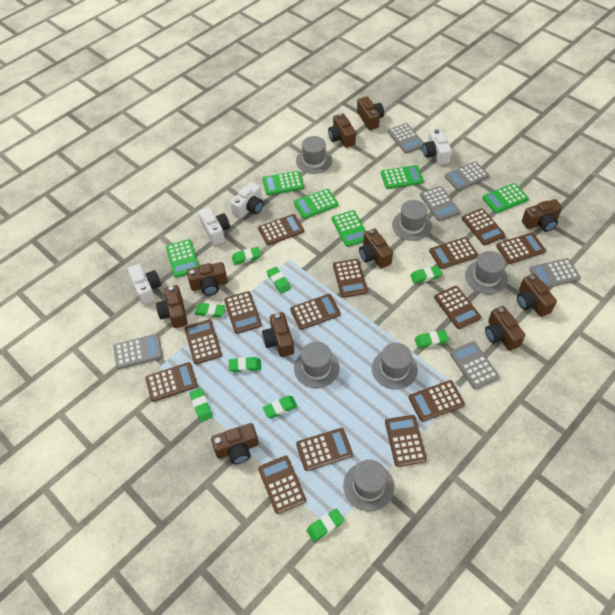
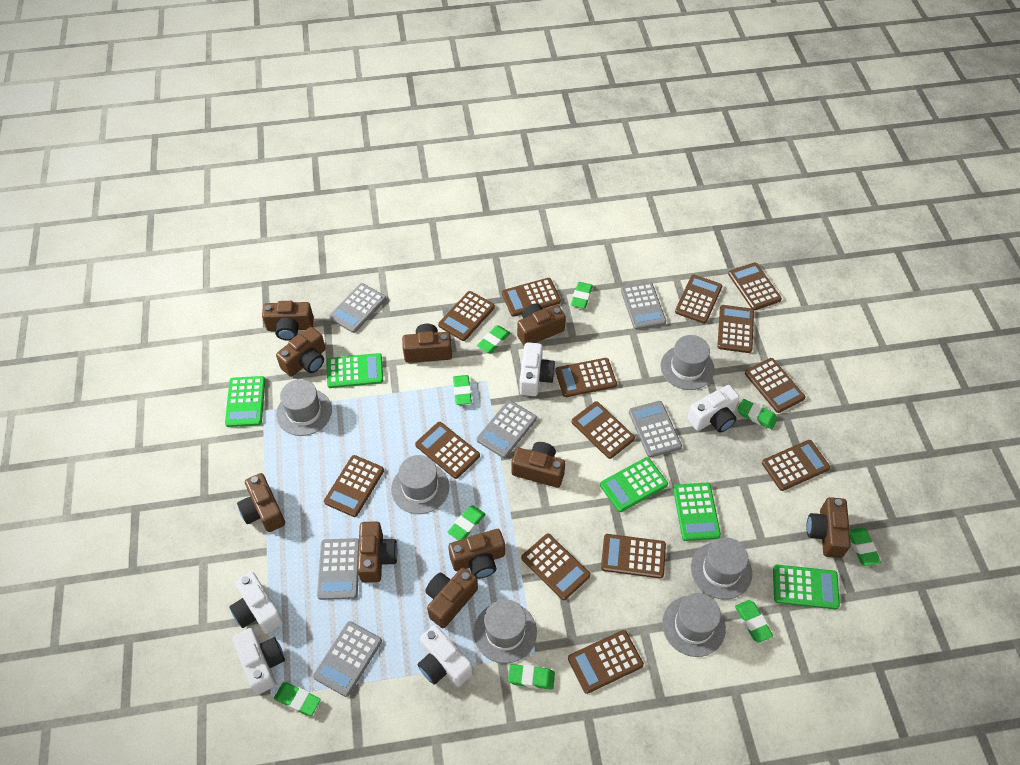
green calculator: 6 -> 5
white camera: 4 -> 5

* * * * *

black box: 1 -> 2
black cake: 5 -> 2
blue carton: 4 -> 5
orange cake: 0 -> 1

* * * * *

* [Task]
From the entries above, write out only the lines starting at the line that holds "black box: 1 -> 2" and ending at the line that holds "orange cake: 0 -> 1", keeping both and matching them exactly.

* [Solution for this problem]
black box: 1 -> 2
black cake: 5 -> 2
blue carton: 4 -> 5
orange cake: 0 -> 1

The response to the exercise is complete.